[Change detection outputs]
□ □ □ □ □ □ □
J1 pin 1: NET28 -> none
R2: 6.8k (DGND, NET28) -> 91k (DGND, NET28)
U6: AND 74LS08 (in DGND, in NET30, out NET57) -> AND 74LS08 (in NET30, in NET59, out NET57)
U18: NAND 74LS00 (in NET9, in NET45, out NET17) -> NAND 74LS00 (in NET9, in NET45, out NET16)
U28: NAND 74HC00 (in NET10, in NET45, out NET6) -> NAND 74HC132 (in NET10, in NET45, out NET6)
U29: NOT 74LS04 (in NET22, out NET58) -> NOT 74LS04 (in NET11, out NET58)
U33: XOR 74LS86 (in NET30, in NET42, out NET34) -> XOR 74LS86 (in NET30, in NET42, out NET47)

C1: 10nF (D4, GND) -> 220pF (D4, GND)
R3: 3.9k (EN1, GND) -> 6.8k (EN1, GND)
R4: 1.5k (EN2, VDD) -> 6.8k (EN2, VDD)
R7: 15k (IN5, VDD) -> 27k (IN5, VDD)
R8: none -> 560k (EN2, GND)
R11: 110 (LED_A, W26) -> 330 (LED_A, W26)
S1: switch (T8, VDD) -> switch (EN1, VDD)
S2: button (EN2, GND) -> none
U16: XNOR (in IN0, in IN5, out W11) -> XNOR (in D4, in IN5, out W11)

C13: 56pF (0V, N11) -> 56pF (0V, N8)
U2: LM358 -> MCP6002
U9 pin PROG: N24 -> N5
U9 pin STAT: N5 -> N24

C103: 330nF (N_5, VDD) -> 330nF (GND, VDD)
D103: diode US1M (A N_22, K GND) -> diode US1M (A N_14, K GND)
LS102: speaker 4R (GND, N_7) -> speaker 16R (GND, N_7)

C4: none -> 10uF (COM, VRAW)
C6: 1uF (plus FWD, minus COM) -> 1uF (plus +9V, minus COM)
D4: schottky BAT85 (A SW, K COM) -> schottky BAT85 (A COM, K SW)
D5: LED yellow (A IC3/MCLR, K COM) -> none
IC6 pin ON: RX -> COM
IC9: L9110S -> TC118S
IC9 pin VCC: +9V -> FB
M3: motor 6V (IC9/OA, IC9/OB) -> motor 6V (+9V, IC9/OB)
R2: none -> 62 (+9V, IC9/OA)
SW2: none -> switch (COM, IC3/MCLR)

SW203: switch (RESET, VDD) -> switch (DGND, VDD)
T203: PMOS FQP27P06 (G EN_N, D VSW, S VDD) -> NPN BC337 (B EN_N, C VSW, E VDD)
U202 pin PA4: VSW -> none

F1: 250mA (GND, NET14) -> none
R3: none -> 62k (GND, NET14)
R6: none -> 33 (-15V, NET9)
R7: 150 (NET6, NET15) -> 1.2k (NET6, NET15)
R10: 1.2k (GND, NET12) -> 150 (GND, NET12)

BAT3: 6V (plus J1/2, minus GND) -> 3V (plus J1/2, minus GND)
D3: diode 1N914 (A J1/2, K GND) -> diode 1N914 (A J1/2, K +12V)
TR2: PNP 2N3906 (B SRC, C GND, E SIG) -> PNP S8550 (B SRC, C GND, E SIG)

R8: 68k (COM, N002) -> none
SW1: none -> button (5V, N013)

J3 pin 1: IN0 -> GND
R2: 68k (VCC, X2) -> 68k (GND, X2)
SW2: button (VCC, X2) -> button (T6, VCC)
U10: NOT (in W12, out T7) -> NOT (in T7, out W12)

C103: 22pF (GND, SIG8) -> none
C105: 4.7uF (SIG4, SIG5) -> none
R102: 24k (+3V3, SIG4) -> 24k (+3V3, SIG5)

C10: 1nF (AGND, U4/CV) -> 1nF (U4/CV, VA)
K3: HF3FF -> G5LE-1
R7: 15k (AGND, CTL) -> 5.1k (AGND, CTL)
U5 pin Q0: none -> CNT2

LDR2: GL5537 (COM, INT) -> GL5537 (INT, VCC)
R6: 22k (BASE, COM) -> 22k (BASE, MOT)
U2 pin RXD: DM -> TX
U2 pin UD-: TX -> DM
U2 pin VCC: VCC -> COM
□ □ □ □ □ □ □
• What to work on: Could you print, exactly and with nothing else, the lines from the one containing "C105: 4.7uF (SIG4, SIG5) -> none" through the last line of the records above?

• Output of the exercise:
C105: 4.7uF (SIG4, SIG5) -> none
R102: 24k (+3V3, SIG4) -> 24k (+3V3, SIG5)

C10: 1nF (AGND, U4/CV) -> 1nF (U4/CV, VA)
K3: HF3FF -> G5LE-1
R7: 15k (AGND, CTL) -> 5.1k (AGND, CTL)
U5 pin Q0: none -> CNT2

LDR2: GL5537 (COM, INT) -> GL5537 (INT, VCC)
R6: 22k (BASE, COM) -> 22k (BASE, MOT)
U2 pin RXD: DM -> TX
U2 pin UD-: TX -> DM
U2 pin VCC: VCC -> COM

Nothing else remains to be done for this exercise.